» PROBLEM REQUIREMENTS
Rewrite the lines below, replacing each "basketball" with "soccer ball" and changing nothing else.

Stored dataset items
== == ==
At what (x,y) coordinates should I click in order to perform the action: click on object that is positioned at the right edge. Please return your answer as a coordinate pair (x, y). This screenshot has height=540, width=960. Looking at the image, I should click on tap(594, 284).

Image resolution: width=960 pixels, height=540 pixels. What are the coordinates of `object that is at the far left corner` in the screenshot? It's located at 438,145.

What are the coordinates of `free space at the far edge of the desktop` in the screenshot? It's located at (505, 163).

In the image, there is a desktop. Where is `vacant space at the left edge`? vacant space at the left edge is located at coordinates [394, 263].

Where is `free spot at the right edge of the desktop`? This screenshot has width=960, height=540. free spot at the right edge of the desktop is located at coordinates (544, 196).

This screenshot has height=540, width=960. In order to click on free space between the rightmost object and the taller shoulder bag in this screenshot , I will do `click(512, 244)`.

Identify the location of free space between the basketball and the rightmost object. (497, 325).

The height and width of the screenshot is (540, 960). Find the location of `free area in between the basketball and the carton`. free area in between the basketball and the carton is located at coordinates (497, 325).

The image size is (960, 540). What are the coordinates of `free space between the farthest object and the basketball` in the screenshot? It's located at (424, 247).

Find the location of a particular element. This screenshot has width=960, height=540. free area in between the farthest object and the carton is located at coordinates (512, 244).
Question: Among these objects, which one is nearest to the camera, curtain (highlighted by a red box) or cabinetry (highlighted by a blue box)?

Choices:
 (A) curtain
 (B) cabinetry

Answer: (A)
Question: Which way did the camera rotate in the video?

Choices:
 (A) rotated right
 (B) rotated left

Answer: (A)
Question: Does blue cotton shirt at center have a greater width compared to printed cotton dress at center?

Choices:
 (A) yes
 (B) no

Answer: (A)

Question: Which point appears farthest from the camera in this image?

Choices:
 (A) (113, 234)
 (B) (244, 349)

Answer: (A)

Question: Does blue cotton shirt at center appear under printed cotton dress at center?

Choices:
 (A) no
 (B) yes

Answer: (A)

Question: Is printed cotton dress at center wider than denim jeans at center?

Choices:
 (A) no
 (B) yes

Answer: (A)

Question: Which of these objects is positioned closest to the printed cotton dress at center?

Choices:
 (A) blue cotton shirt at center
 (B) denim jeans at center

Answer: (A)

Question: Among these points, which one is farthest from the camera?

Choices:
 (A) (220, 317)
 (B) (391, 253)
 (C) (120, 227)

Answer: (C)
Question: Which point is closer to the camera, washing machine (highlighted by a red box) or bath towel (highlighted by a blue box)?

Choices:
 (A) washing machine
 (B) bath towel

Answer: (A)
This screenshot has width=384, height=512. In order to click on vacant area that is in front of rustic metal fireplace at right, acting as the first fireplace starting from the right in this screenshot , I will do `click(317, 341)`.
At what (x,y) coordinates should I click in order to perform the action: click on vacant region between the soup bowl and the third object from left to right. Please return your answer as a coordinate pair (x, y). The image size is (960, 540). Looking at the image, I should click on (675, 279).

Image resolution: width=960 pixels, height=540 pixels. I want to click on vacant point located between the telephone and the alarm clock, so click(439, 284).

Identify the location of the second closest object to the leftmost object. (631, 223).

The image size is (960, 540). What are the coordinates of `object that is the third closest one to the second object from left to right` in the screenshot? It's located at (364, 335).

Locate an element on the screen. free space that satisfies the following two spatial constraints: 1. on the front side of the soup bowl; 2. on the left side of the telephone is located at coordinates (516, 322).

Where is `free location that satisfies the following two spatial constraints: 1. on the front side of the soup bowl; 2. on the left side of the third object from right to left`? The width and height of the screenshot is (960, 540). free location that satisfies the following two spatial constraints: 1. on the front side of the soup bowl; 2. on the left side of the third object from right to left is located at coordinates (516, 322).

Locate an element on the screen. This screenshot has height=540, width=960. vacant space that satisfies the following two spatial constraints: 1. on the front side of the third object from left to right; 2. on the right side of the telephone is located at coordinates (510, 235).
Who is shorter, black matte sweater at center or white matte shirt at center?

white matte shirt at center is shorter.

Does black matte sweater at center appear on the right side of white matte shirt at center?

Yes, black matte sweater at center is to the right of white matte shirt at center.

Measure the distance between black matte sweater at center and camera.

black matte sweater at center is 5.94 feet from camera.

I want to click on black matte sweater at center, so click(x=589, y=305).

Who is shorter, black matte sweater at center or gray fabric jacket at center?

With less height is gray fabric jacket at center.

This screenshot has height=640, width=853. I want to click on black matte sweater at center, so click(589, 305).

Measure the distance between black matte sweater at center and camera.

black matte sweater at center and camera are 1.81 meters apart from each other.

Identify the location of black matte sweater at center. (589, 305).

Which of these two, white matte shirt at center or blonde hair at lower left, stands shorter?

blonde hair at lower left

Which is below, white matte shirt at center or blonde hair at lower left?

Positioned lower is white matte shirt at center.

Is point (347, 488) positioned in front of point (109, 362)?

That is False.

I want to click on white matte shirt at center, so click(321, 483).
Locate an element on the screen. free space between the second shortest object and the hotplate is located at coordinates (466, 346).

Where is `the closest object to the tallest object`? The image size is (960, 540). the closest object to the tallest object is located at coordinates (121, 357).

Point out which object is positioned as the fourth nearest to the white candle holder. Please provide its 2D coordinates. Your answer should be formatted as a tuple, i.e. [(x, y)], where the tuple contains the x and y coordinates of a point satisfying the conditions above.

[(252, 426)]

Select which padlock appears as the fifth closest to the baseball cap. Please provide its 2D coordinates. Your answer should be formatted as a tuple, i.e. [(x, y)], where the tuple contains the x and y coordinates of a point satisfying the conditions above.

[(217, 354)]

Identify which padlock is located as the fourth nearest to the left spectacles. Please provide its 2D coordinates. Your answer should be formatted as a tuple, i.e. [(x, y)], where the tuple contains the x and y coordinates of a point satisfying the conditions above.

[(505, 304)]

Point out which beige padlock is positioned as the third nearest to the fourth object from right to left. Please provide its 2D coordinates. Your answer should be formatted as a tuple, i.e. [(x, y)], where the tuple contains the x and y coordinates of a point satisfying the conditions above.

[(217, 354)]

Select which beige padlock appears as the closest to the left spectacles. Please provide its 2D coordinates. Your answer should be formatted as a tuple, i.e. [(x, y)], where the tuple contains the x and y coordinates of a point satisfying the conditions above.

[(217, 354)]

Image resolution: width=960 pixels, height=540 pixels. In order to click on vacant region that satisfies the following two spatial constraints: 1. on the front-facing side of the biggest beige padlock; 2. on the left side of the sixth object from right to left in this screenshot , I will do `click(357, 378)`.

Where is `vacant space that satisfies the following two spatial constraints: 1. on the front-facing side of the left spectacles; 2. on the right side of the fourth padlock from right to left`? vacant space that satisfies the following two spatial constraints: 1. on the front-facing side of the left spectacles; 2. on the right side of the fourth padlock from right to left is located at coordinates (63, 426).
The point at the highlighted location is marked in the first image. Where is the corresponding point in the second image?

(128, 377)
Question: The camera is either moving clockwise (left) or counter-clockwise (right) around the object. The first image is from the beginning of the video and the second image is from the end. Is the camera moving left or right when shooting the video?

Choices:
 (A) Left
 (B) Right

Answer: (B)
== == ==
» RESULT FOR THIS EXERCISE
At what (x,y) coordinates should I click in order to perform the action: click on object that is positioned at the right edge. Please return your answer as a coordinate pair (x, y). This screenshot has height=540, width=960. Looking at the image, I should click on tap(594, 284).

Image resolution: width=960 pixels, height=540 pixels. What are the coordinates of `object that is at the far left corner` in the screenshot? It's located at 438,145.

What are the coordinates of `free space at the far edge of the desktop` in the screenshot? It's located at (505, 163).

In the image, there is a desktop. Where is `vacant space at the left edge`? vacant space at the left edge is located at coordinates [394, 263].

Where is `free spot at the right edge of the desktop`? This screenshot has width=960, height=540. free spot at the right edge of the desktop is located at coordinates (544, 196).

This screenshot has height=540, width=960. In order to click on free space between the rightmost object and the taller shoulder bag in this screenshot , I will do `click(512, 244)`.

Identify the location of free space between the soccer ball and the rightmost object. (497, 325).

The height and width of the screenshot is (540, 960). Find the location of `free area in between the soccer ball and the carton`. free area in between the soccer ball and the carton is located at coordinates (497, 325).

The image size is (960, 540). What are the coordinates of `free space between the farthest object and the soccer ball` in the screenshot? It's located at (424, 247).

Find the location of a particular element. This screenshot has width=960, height=540. free area in between the farthest object and the carton is located at coordinates (512, 244).
Question: Among these objects, which one is nearest to the camera, curtain (highlighted by a red box) or cabinetry (highlighted by a blue box)?

Choices:
 (A) curtain
 (B) cabinetry

Answer: (A)
Question: Which way did the camera rotate in the video?

Choices:
 (A) rotated right
 (B) rotated left

Answer: (A)
Question: Does blue cotton shirt at center have a greater width compared to printed cotton dress at center?

Choices:
 (A) yes
 (B) no

Answer: (A)

Question: Which point appears farthest from the camera in this image?

Choices:
 (A) (113, 234)
 (B) (244, 349)

Answer: (A)

Question: Does blue cotton shirt at center appear under printed cotton dress at center?

Choices:
 (A) no
 (B) yes

Answer: (A)

Question: Is printed cotton dress at center wider than denim jeans at center?

Choices:
 (A) no
 (B) yes

Answer: (A)

Question: Which of these objects is positioned closest to the printed cotton dress at center?

Choices:
 (A) blue cotton shirt at center
 (B) denim jeans at center

Answer: (A)

Question: Among these points, which one is farthest from the camera?

Choices:
 (A) (220, 317)
 (B) (391, 253)
 (C) (120, 227)

Answer: (C)
Question: Which point is closer to the camera, washing machine (highlighted by a red box) or bath towel (highlighted by a blue box)?

Choices:
 (A) washing machine
 (B) bath towel

Answer: (A)
This screenshot has width=384, height=512. In order to click on vacant area that is in front of rustic metal fireplace at right, acting as the first fireplace starting from the right in this screenshot , I will do `click(317, 341)`.
At what (x,y) coordinates should I click in order to perform the action: click on vacant region between the soup bowl and the third object from left to right. Please return your answer as a coordinate pair (x, y). The image size is (960, 540). Looking at the image, I should click on (675, 279).

Image resolution: width=960 pixels, height=540 pixels. I want to click on vacant point located between the telephone and the alarm clock, so click(439, 284).

Identify the location of the second closest object to the leftmost object. (631, 223).

The image size is (960, 540). What are the coordinates of `object that is the third closest one to the second object from left to right` in the screenshot? It's located at (364, 335).

Locate an element on the screen. free space that satisfies the following two spatial constraints: 1. on the front side of the soup bowl; 2. on the left side of the telephone is located at coordinates (516, 322).

Where is `free location that satisfies the following two spatial constraints: 1. on the front side of the soup bowl; 2. on the left side of the third object from right to left`? The width and height of the screenshot is (960, 540). free location that satisfies the following two spatial constraints: 1. on the front side of the soup bowl; 2. on the left side of the third object from right to left is located at coordinates (516, 322).

Locate an element on the screen. This screenshot has height=540, width=960. vacant space that satisfies the following two spatial constraints: 1. on the front side of the third object from left to right; 2. on the right side of the telephone is located at coordinates (510, 235).
Who is shorter, black matte sweater at center or white matte shirt at center?

white matte shirt at center is shorter.

Does black matte sweater at center appear on the right side of white matte shirt at center?

Yes, black matte sweater at center is to the right of white matte shirt at center.

Measure the distance between black matte sweater at center and camera.

black matte sweater at center is 5.94 feet from camera.

I want to click on black matte sweater at center, so click(x=589, y=305).

Who is shorter, black matte sweater at center or gray fabric jacket at center?

With less height is gray fabric jacket at center.

This screenshot has height=640, width=853. I want to click on black matte sweater at center, so click(589, 305).

Measure the distance between black matte sweater at center and camera.

black matte sweater at center and camera are 1.81 meters apart from each other.

Identify the location of black matte sweater at center. (589, 305).

Which of these two, white matte shirt at center or blonde hair at lower left, stands shorter?

blonde hair at lower left

Which is below, white matte shirt at center or blonde hair at lower left?

Positioned lower is white matte shirt at center.

Is point (347, 488) positioned in front of point (109, 362)?

That is False.

I want to click on white matte shirt at center, so click(321, 483).
Locate an element on the screen. free space between the second shortest object and the hotplate is located at coordinates (466, 346).

Where is `the closest object to the tallest object`? The image size is (960, 540). the closest object to the tallest object is located at coordinates (121, 357).

Point out which object is positioned as the fourth nearest to the white candle holder. Please provide its 2D coordinates. Your answer should be formatted as a tuple, i.e. [(x, y)], where the tuple contains the x and y coordinates of a point satisfying the conditions above.

[(252, 426)]

Select which padlock appears as the fifth closest to the baseball cap. Please provide its 2D coordinates. Your answer should be formatted as a tuple, i.e. [(x, y)], where the tuple contains the x and y coordinates of a point satisfying the conditions above.

[(217, 354)]

Identify which padlock is located as the fourth nearest to the left spectacles. Please provide its 2D coordinates. Your answer should be formatted as a tuple, i.e. [(x, y)], where the tuple contains the x and y coordinates of a point satisfying the conditions above.

[(505, 304)]

Point out which beige padlock is positioned as the third nearest to the fourth object from right to left. Please provide its 2D coordinates. Your answer should be formatted as a tuple, i.e. [(x, y)], where the tuple contains the x and y coordinates of a point satisfying the conditions above.

[(217, 354)]

Select which beige padlock appears as the closest to the left spectacles. Please provide its 2D coordinates. Your answer should be formatted as a tuple, i.e. [(x, y)], where the tuple contains the x and y coordinates of a point satisfying the conditions above.

[(217, 354)]

Image resolution: width=960 pixels, height=540 pixels. In order to click on vacant region that satisfies the following two spatial constraints: 1. on the front-facing side of the biggest beige padlock; 2. on the left side of the sixth object from right to left in this screenshot , I will do `click(357, 378)`.

Where is `vacant space that satisfies the following two spatial constraints: 1. on the front-facing side of the left spectacles; 2. on the right side of the fourth padlock from right to left`? vacant space that satisfies the following two spatial constraints: 1. on the front-facing side of the left spectacles; 2. on the right side of the fourth padlock from right to left is located at coordinates (63, 426).
The point at the highlighted location is marked in the first image. Where is the corresponding point in the second image?

(128, 377)
Question: The camera is either moving clockwise (left) or counter-clockwise (right) around the object. The first image is from the beginning of the video and the second image is from the end. Is the camera moving left or right when shooting the video?

Choices:
 (A) Left
 (B) Right

Answer: (B)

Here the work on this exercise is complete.